▶ WHAT TO WORK ON
In the data below, find every line that has the string "house", and copy it.

Records drawn from a dataset:
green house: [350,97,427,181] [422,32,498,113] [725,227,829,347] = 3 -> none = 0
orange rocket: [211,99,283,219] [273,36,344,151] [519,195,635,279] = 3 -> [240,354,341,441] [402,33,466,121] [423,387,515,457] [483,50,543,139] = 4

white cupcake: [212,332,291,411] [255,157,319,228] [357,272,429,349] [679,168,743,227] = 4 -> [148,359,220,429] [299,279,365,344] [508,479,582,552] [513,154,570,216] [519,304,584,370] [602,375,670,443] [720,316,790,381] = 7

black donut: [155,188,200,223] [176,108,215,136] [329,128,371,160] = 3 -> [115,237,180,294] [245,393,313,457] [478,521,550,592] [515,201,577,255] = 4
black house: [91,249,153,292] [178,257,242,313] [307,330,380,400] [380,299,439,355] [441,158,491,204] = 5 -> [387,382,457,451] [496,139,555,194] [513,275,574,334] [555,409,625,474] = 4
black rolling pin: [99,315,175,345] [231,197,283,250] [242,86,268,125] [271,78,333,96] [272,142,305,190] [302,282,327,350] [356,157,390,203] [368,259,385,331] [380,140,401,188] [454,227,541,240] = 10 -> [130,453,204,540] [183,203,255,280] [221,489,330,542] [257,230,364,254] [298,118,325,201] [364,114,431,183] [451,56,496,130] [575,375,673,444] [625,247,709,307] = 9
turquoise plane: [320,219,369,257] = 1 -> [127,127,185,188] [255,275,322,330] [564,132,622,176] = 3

▶ RESPONSE TO THIS TASK
green house: [350,97,427,181] [422,32,498,113] [725,227,829,347] = 3 -> none = 0
black house: [91,249,153,292] [178,257,242,313] [307,330,380,400] [380,299,439,355] [441,158,491,204] = 5 -> [387,382,457,451] [496,139,555,194] [513,275,574,334] [555,409,625,474] = 4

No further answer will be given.